▸ **Exercise**
Lines in the listing below that contain the string "AGND" are to be found and copied.
** Opening Exercise input block **
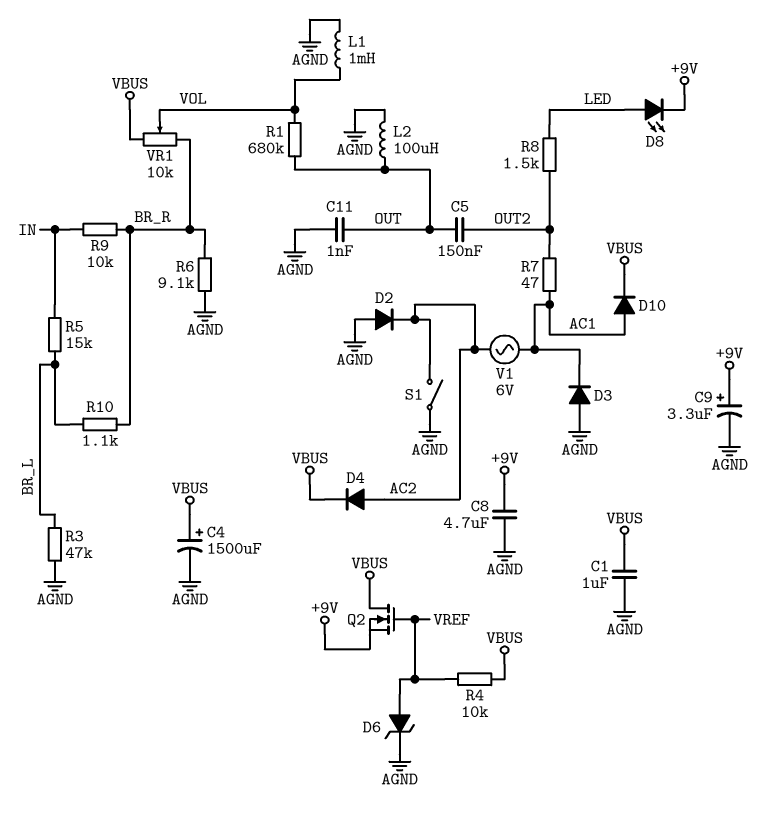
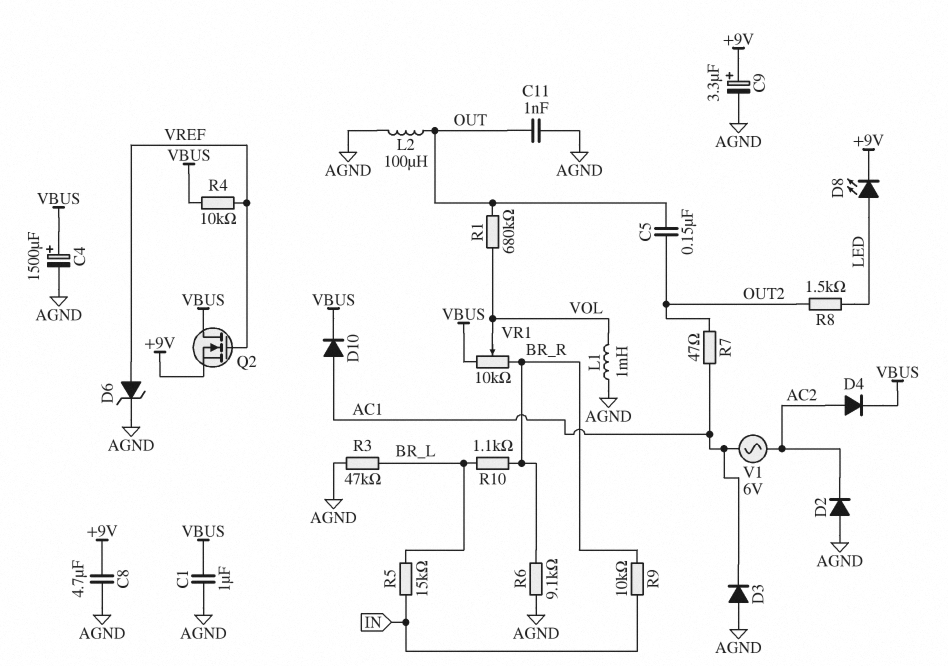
S1: switch (AC2, AGND) -> none

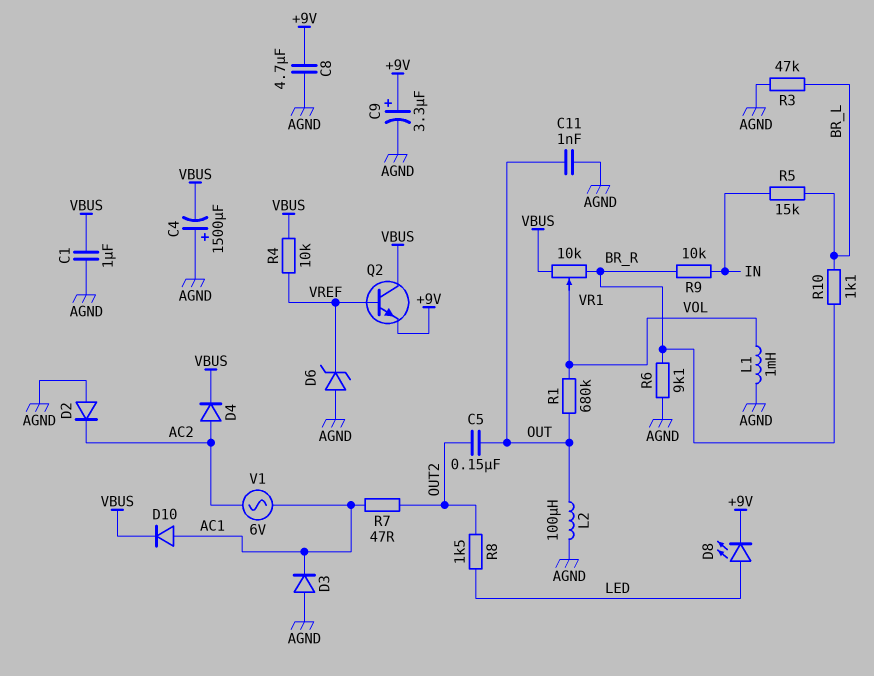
C4: 1500uF (plus VBUS, minus AGND) -> 1500uF (plus AGND, minus VBUS)
D6: zener (A VREF, K AGND) -> zener (A AGND, K VREF)
Q2: NMOS (G VREF, D VBUS, S +9V) -> NPN (B VREF, C VBUS, E +9V)

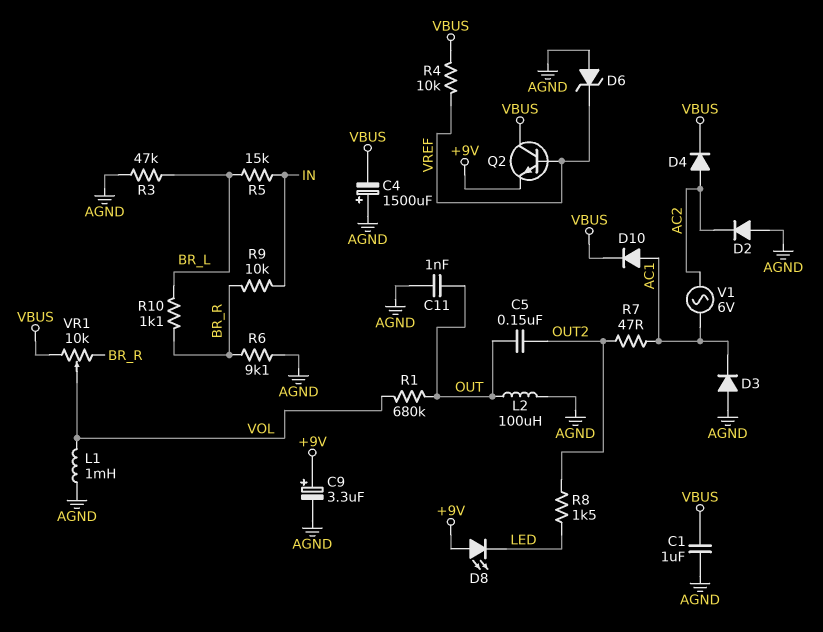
C8: 4.7uF (+9V, AGND) -> none
D8: LED (A LED, K +9V) -> LED (A +9V, K LED)

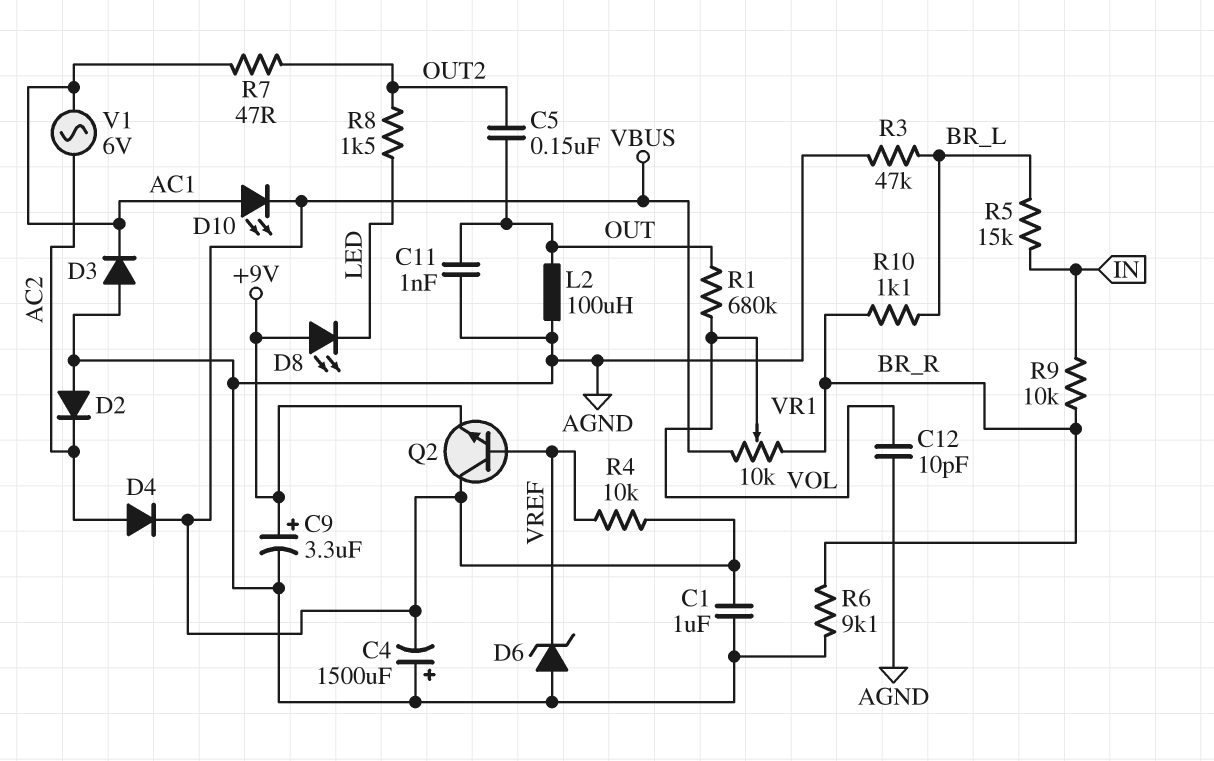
C12: none -> 10pF (AGND, VOL)
D10: diode (A AC1, K VBUS) -> LED (A AC1, K VBUS)
L1: 1mH (AGND, VOL) -> none

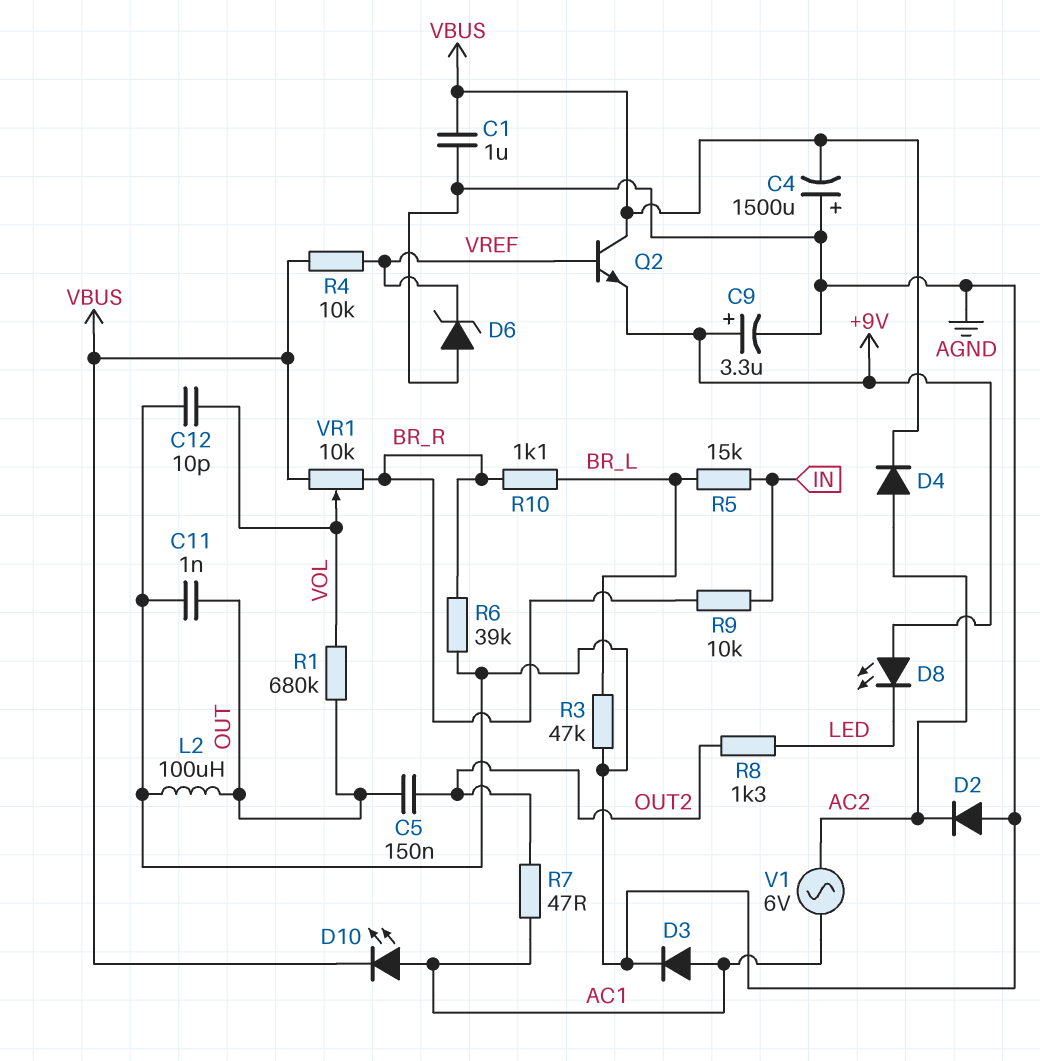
D3: diode (A AGND, K AC1) -> diode (A AC1, K AGND)
R6: 9.1k (AGND, BR_R) -> 39k (AGND, BR_R)
R8: 1.5k (LED, OUT2) -> 1.3k (LED, OUT2)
** Closing Exercise input block **
▸ **Answer to this exercise**
S1: switch (AC2, AGND) -> none
C4: 1500uF (plus VBUS, minus AGND) -> 1500uF (plus AGND, minus VBUS)
D6: zener (A VREF, K AGND) -> zener (A AGND, K VREF)
C8: 4.7uF (+9V, AGND) -> none
C12: none -> 10pF (AGND, VOL)
L1: 1mH (AGND, VOL) -> none
D3: diode (A AGND, K AC1) -> diode (A AC1, K AGND)
R6: 9.1k (AGND, BR_R) -> 39k (AGND, BR_R)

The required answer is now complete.